==== RECORDS PROVIDED ====

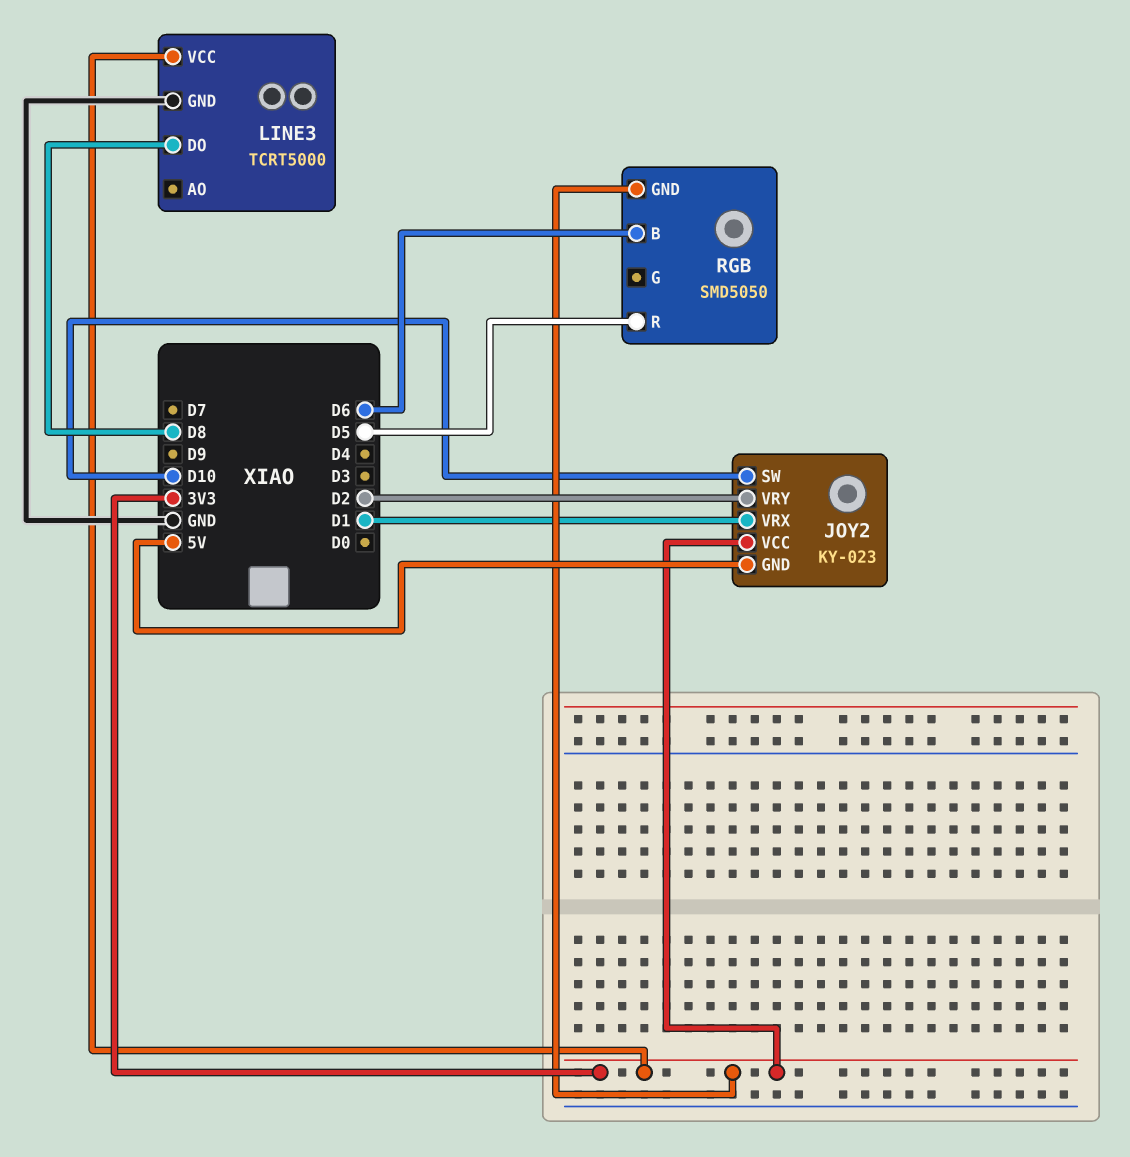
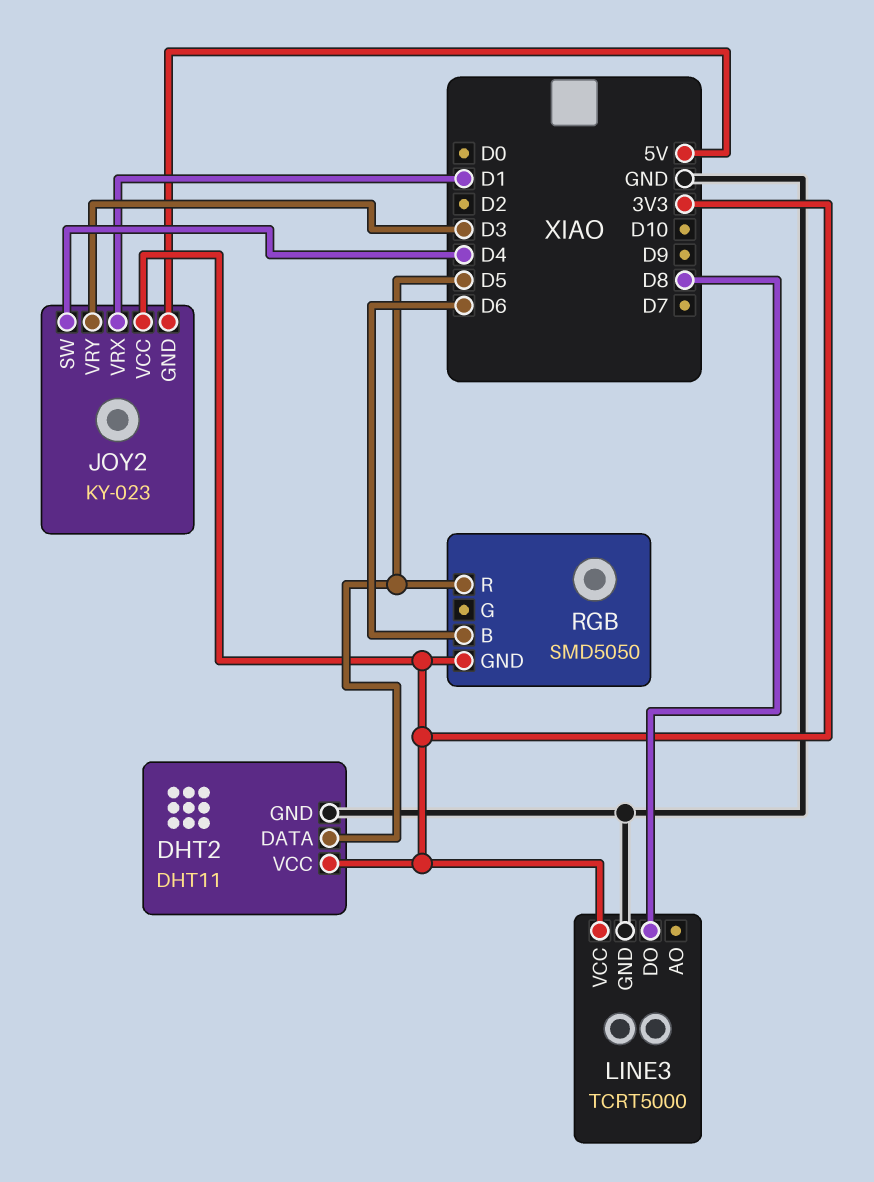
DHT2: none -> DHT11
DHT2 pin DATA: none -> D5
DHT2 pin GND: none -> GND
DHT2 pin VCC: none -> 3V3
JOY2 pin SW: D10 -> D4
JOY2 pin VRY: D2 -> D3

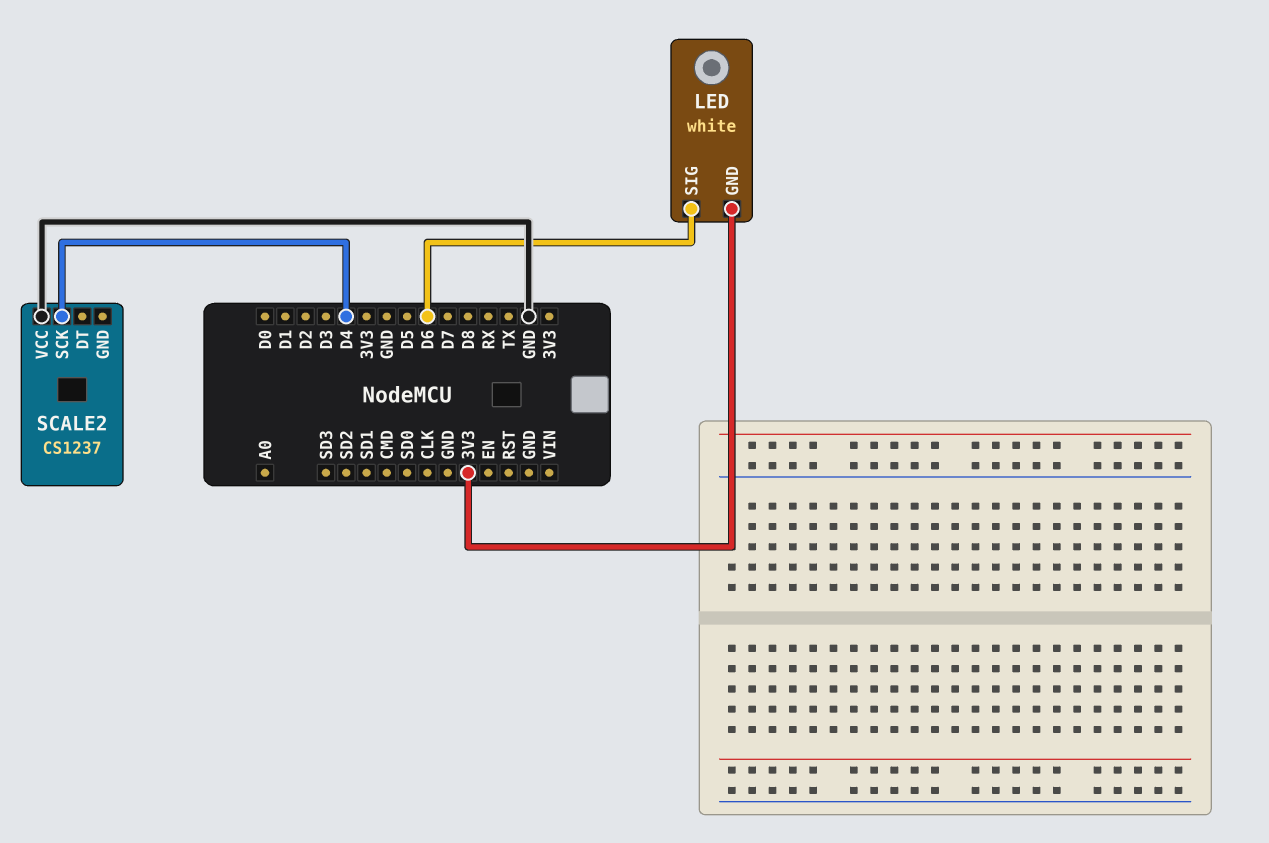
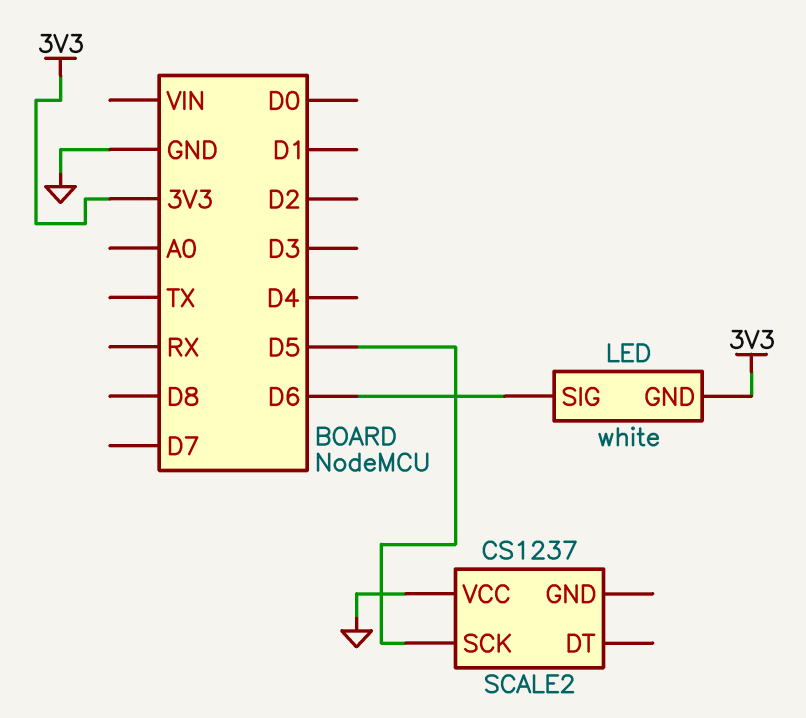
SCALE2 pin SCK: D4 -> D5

====

For each line in the entries that contains the string "none", make a copy.

__OUTPUT__
DHT2: none -> DHT11
DHT2 pin DATA: none -> D5
DHT2 pin GND: none -> GND
DHT2 pin VCC: none -> 3V3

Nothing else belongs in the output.